-- THE RECORDS follows --

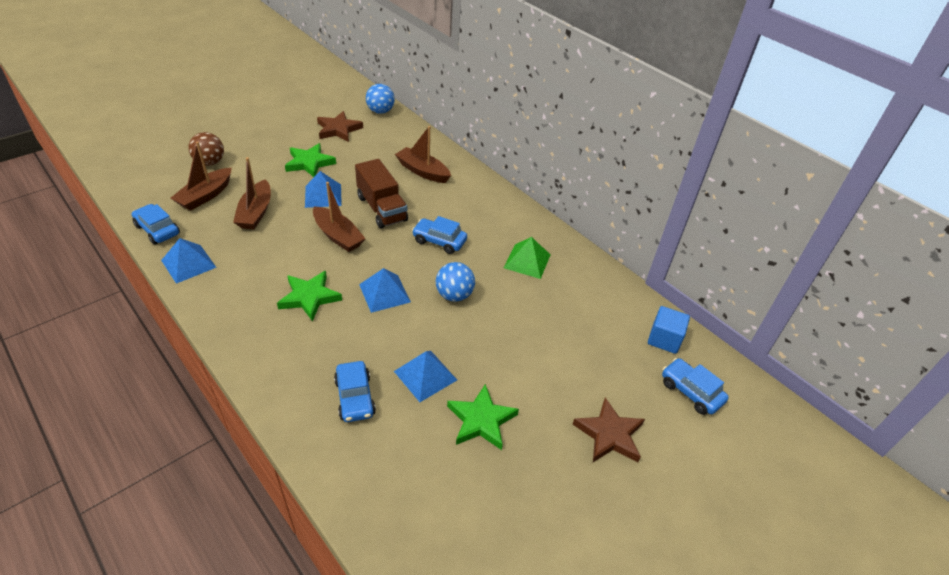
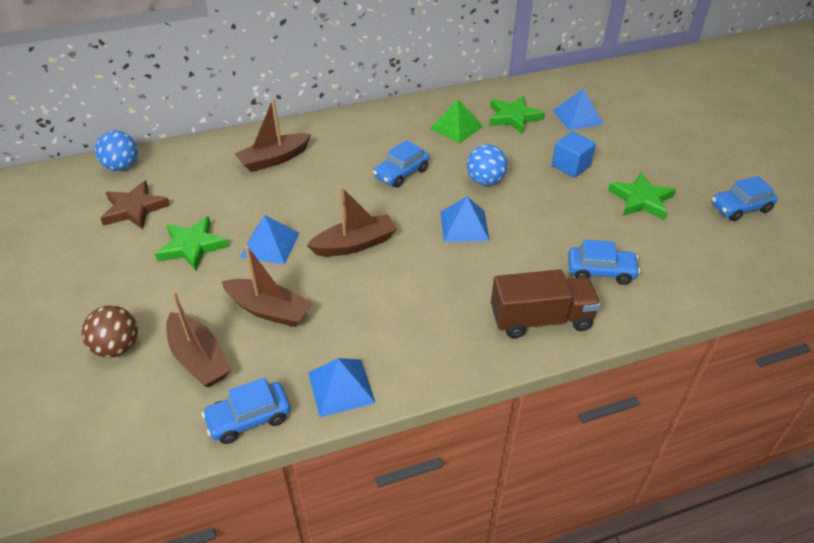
camera: 65 degrees left, 0 degrees up
(309, 297) = (449, 282): green star -> green star (513, 117)
(382, 208) = (324, 202): brown truck -> brown truck (541, 319)
(425, 375) = (583, 221): blue pyramid -> blue pyramid (577, 117)
(609, 434) = (665, 139): brown star -> none
(664, 339) = (576, 87): blue cube -> blue cube (571, 166)
(690, 392) = (631, 92): blue car -> blue car (740, 208)

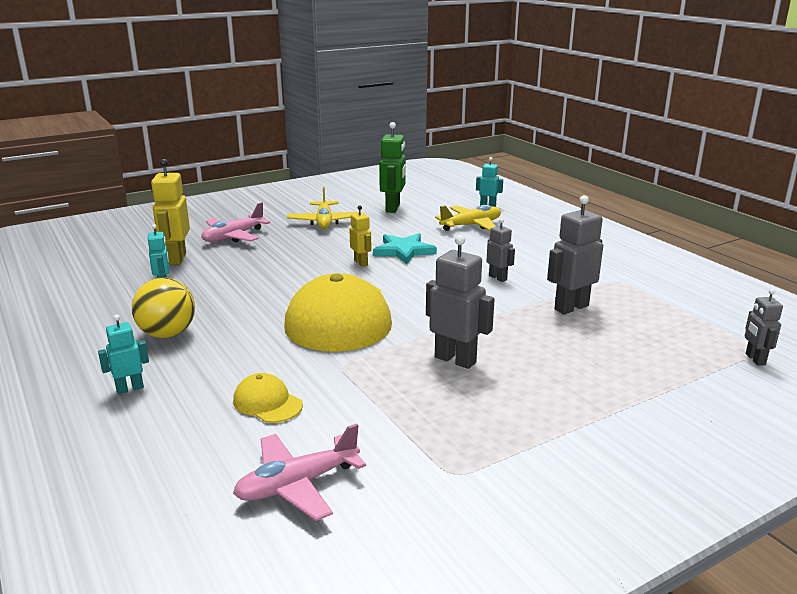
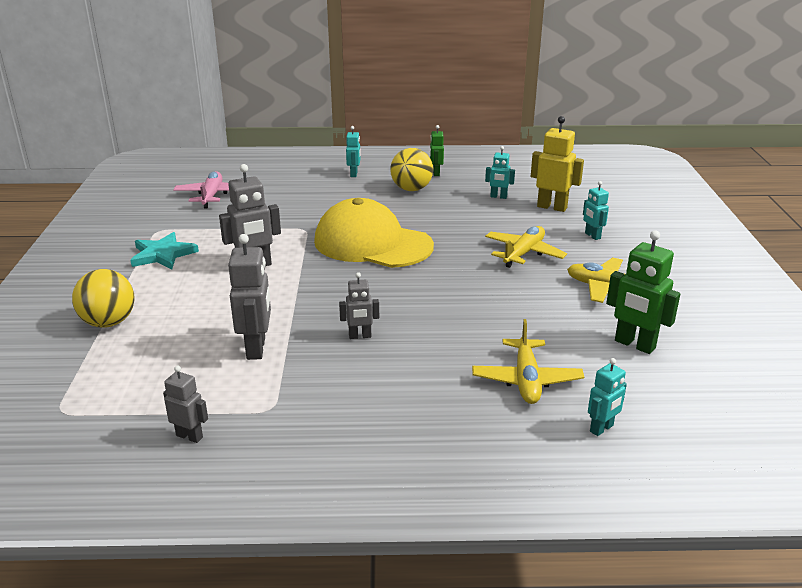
camera: 120 degrees right, 5 degrees up
(99, 333) = (436, 173): none -> green robot
(233, 237) = (592, 236): pink plane -> turquoise robot
(267, 403) = (290, 202): yellow cap -> none
(293, 253) = (523, 253): none -> yellow plane
(361, 263) = (469, 278): yellow robot -> none
(404, 251) = (479, 308): turquoise star -> turquoise star (163, 254)
(654, 391) = (109, 322): none -> yellow ball
(755, 359) = (56, 397): grey robot -> grey robot (189, 436)

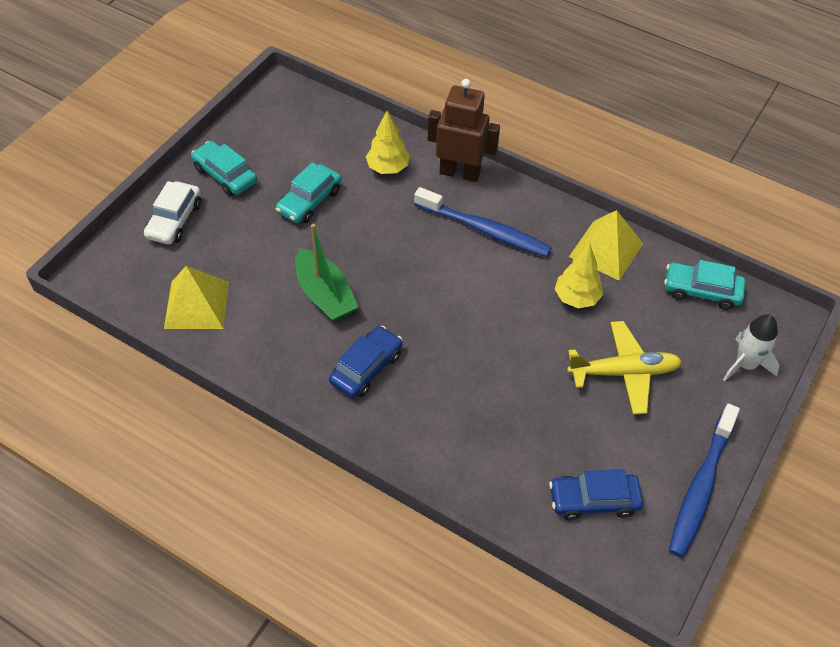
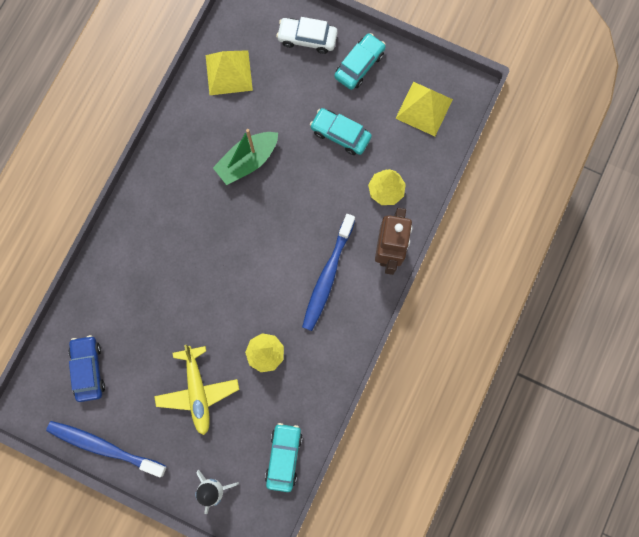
camera: 85 degrees right, 25 degrees up
(366, 368) = (184, 200): blue car -> none
(606, 250) = (318, 377): yellow pyramid -> yellow pyramid (424, 108)

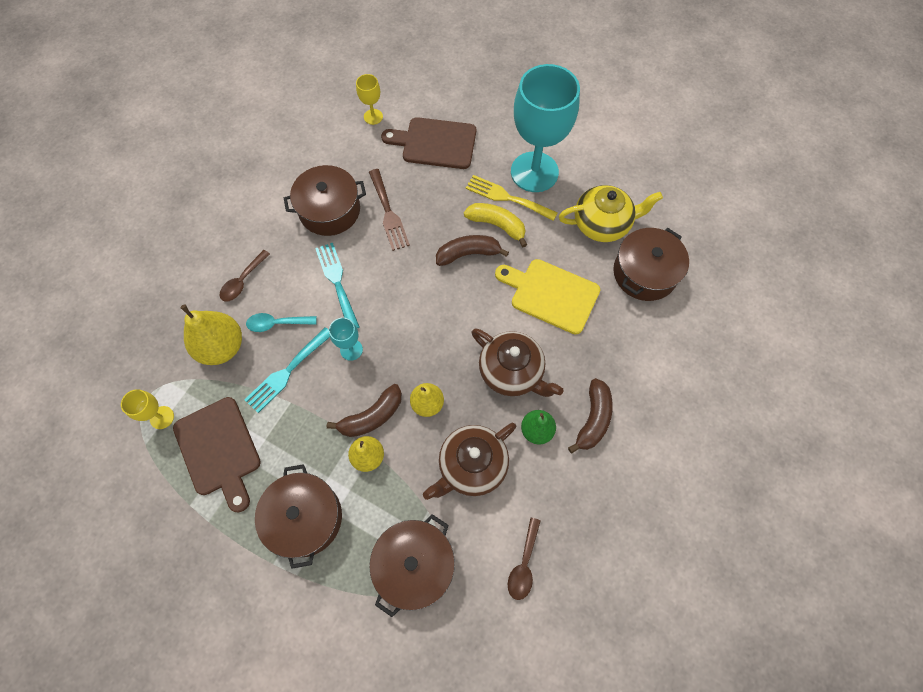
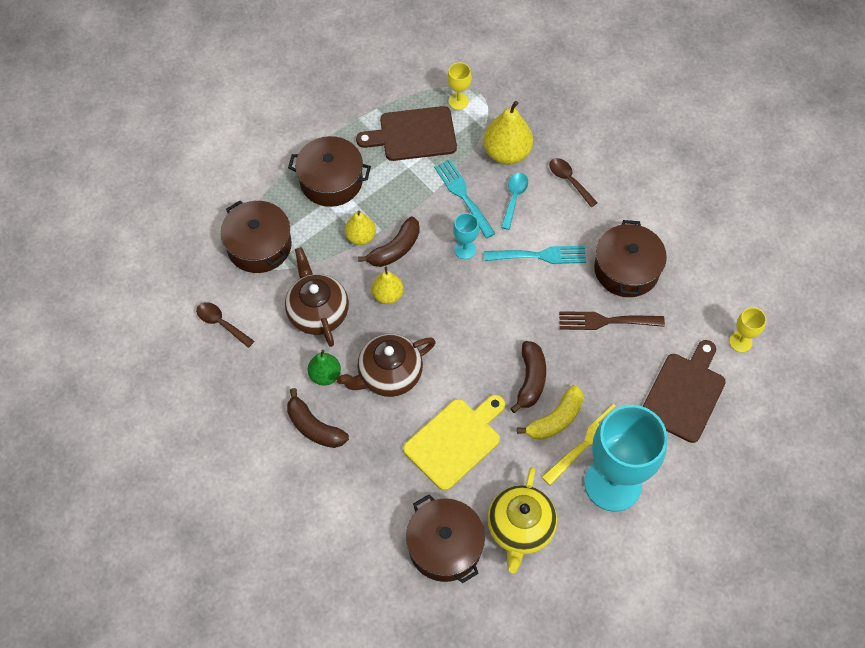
camera: 110 degrees right, 5 degrees down
(372, 416) = (395, 249): brown banana -> brown banana turned 120 degrees counterclockwise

-- THE RECORDS concluded --

__WORK INSTRUCTIONS__:
Only an exact copy of the records, free of images, belongs in the answer.

__ANSWER SECTION__:
camera: 65 degrees left, 0 degrees up
(309, 297) = (449, 282): green star -> green star (513, 117)
(382, 208) = (324, 202): brown truck -> brown truck (541, 319)
(425, 375) = (583, 221): blue pyramid -> blue pyramid (577, 117)
(609, 434) = (665, 139): brown star -> none
(664, 339) = (576, 87): blue cube -> blue cube (571, 166)
(690, 392) = (631, 92): blue car -> blue car (740, 208)

camera: 120 degrees right, 5 degrees up
(99, 333) = (436, 173): none -> green robot
(233, 237) = (592, 236): pink plane -> turquoise robot
(267, 403) = (290, 202): yellow cap -> none
(293, 253) = (523, 253): none -> yellow plane
(361, 263) = (469, 278): yellow robot -> none
(404, 251) = (479, 308): turquoise star -> turquoise star (163, 254)
(654, 391) = (109, 322): none -> yellow ball
(755, 359) = (56, 397): grey robot -> grey robot (189, 436)

camera: 85 degrees right, 25 degrees up
(366, 368) = (184, 200): blue car -> none
(606, 250) = (318, 377): yellow pyramid -> yellow pyramid (424, 108)

camera: 110 degrees right, 5 degrees down
(372, 416) = (395, 249): brown banana -> brown banana turned 120 degrees counterclockwise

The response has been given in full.